__Exercise details__.
Only the lines below between the ones containing "AUDIO pin RX: TX -> D10" and "TEMP: LM35 -> DS18B20", inclusive, are to be reproduced, each exactly as it stands.

__Supplied information__.
------------

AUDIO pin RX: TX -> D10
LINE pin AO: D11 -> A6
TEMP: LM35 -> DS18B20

------------

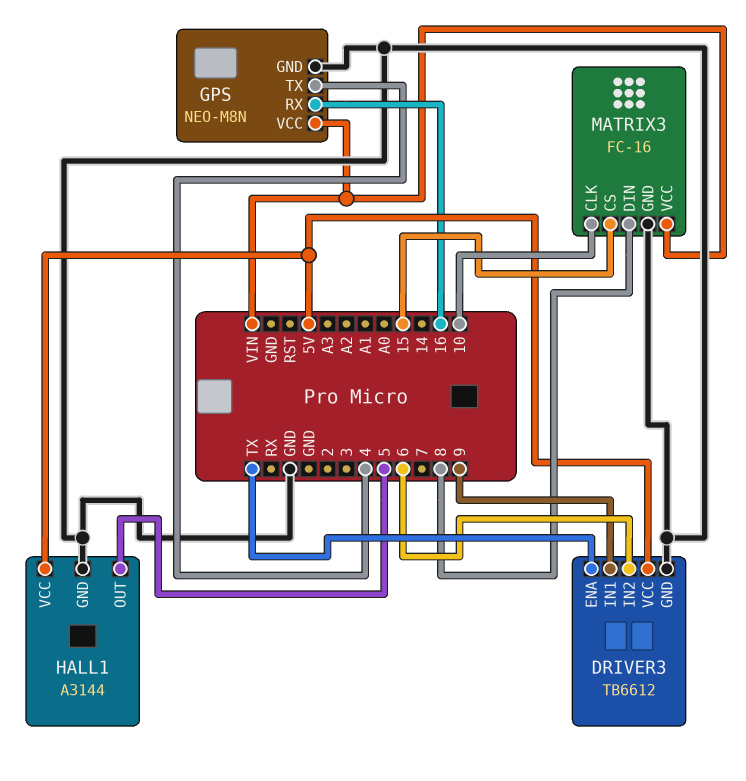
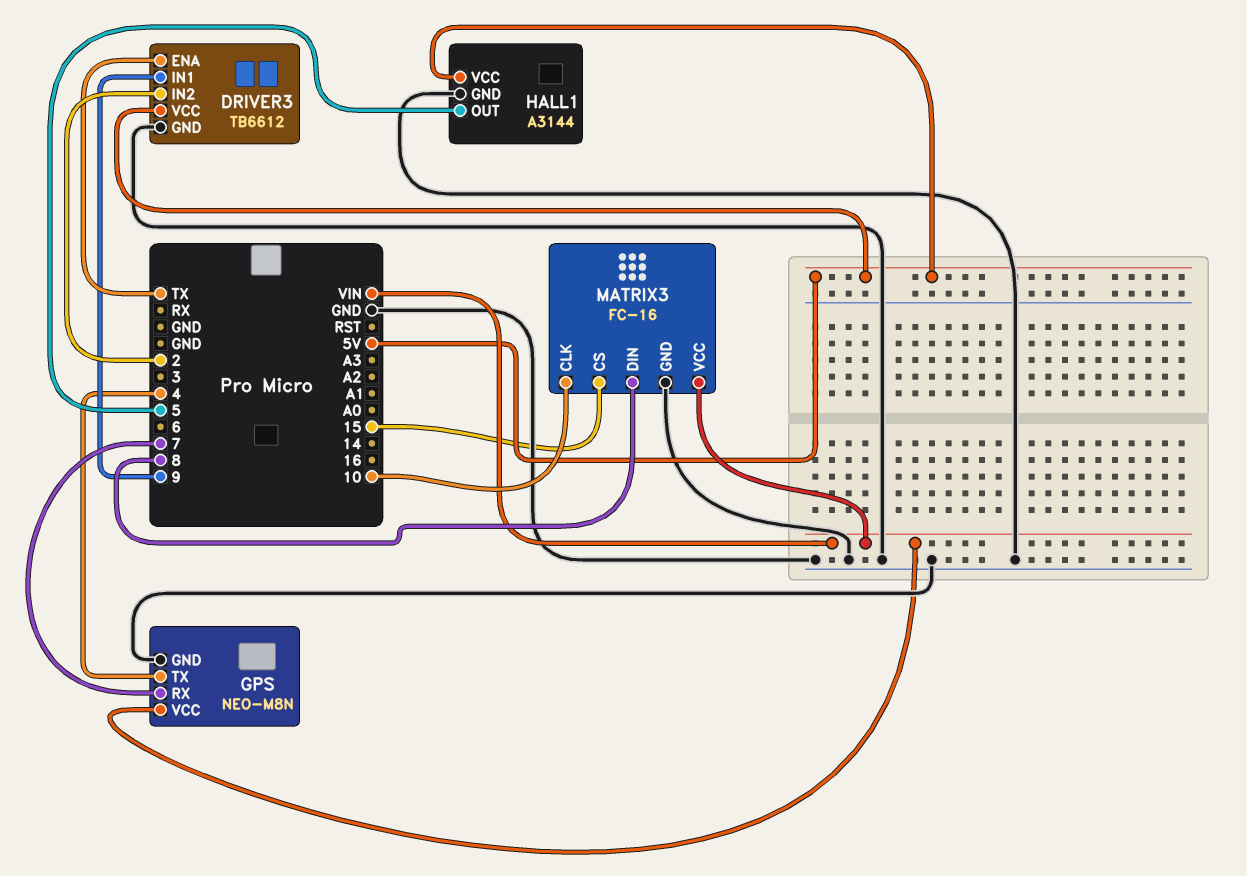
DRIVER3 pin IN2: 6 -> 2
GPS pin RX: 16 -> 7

------------

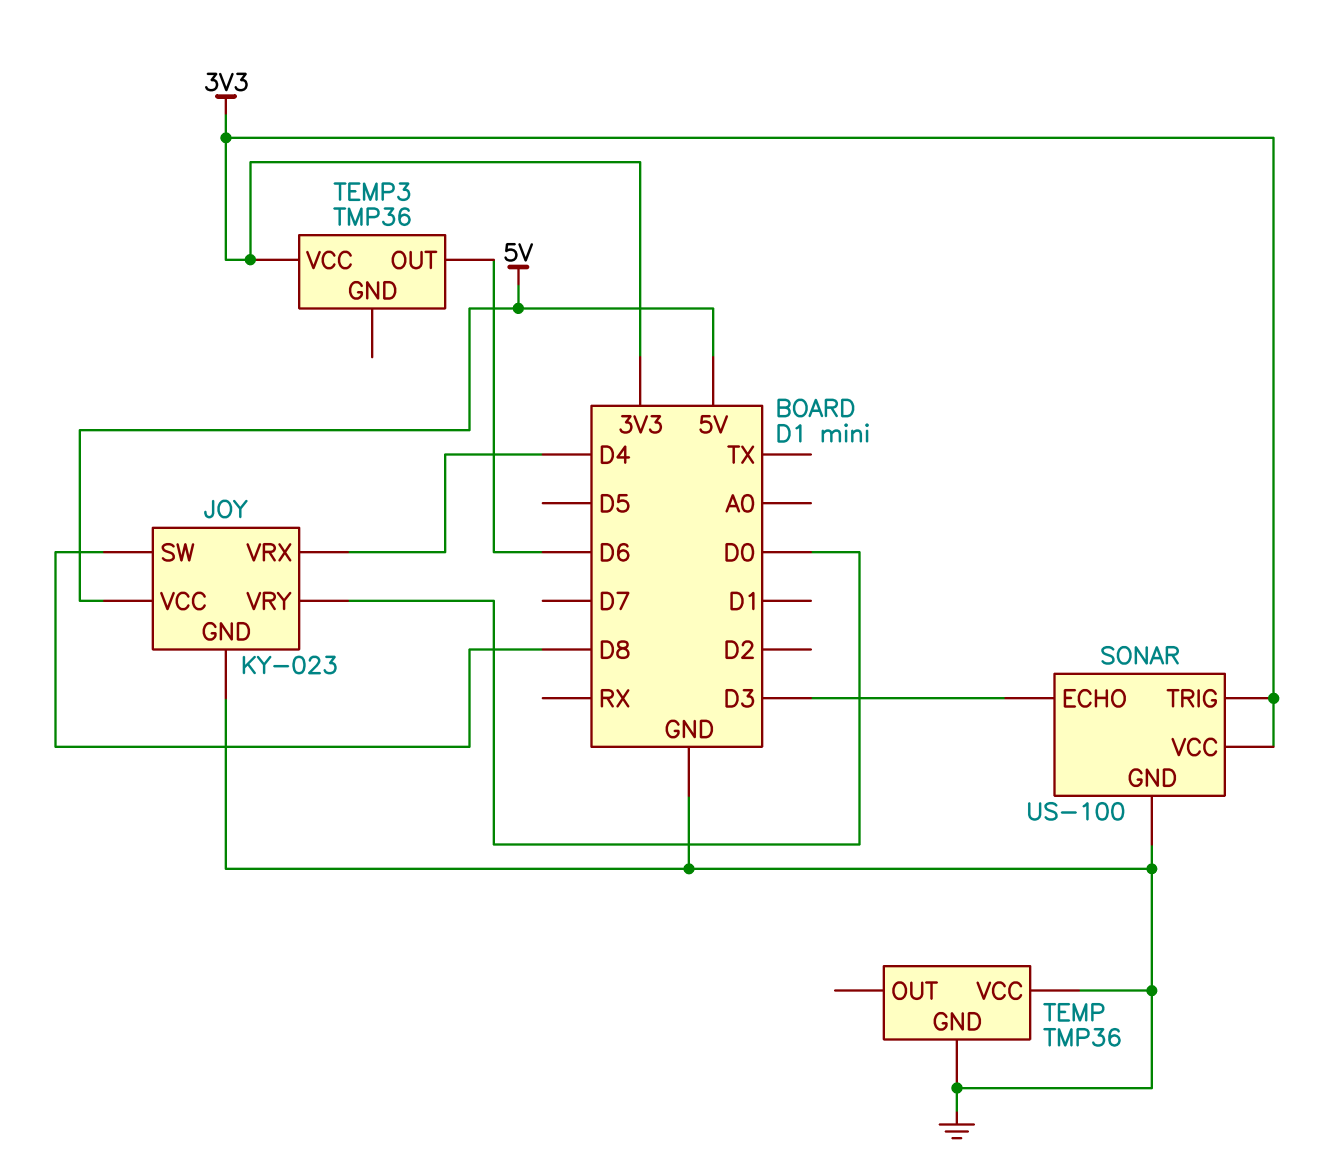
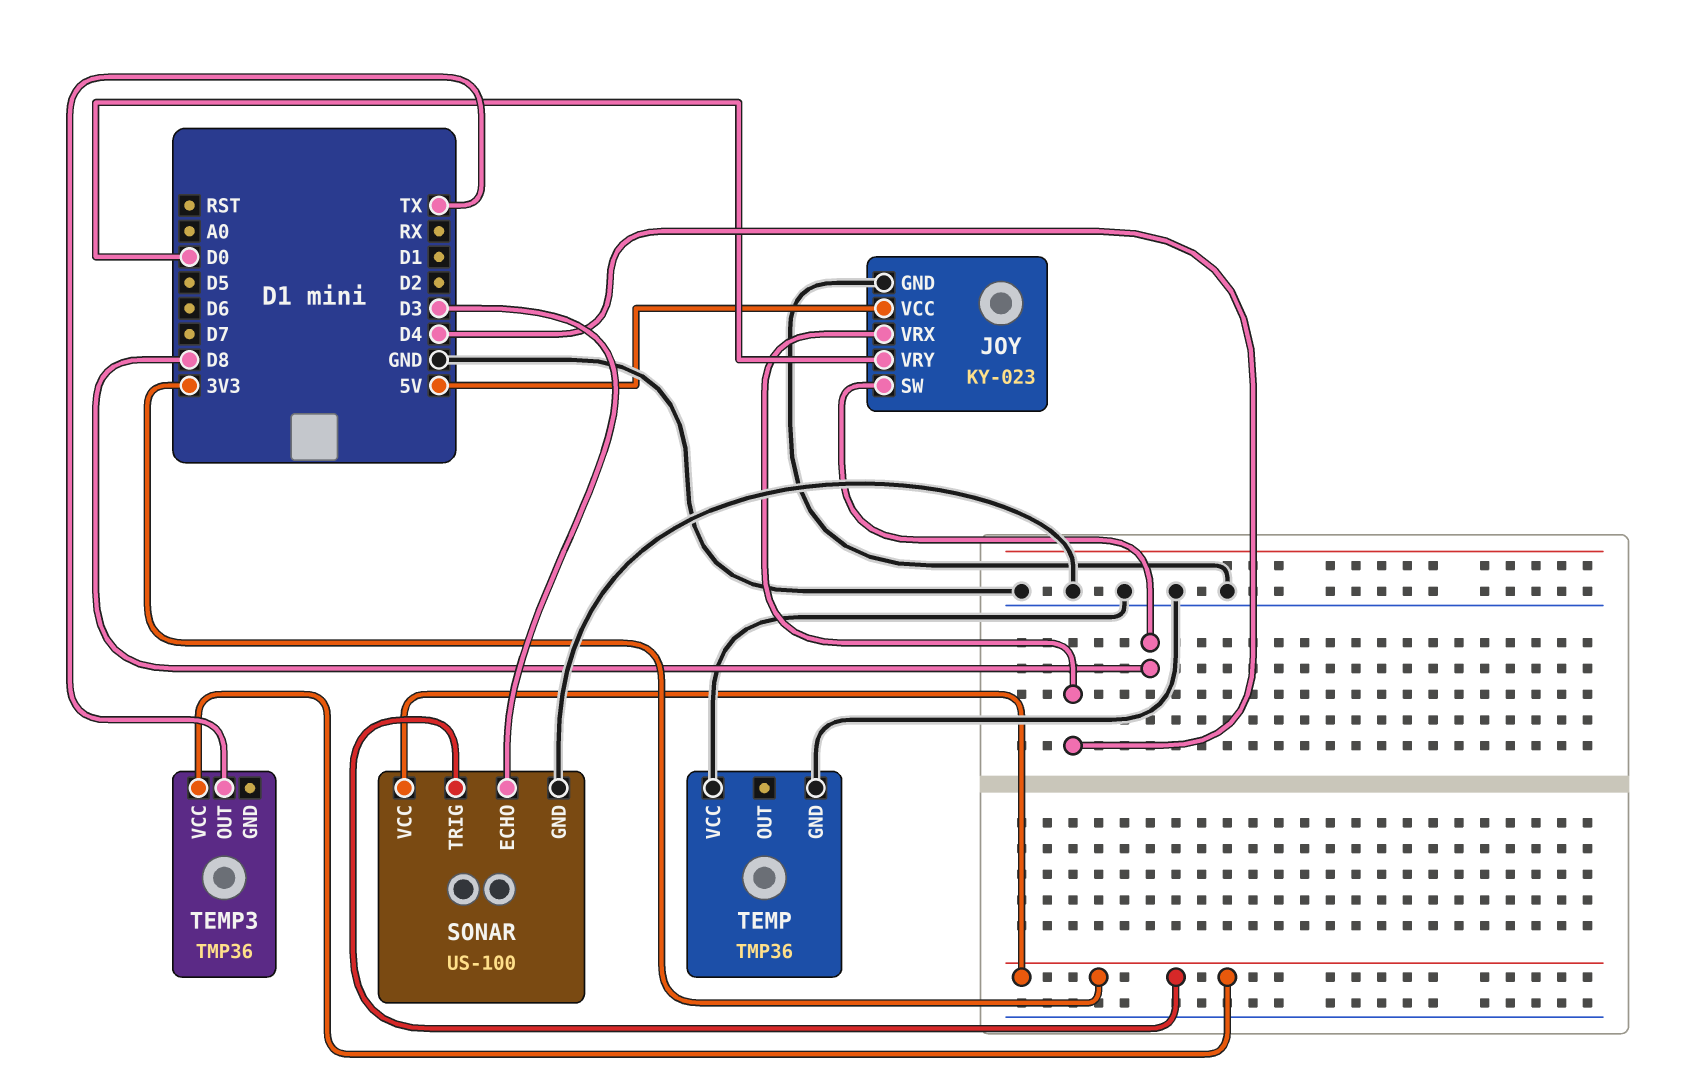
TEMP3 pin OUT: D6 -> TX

------------

__Written reply__.
AUDIO pin RX: TX -> D10
LINE pin AO: D11 -> A6
TEMP: LM35 -> DS18B20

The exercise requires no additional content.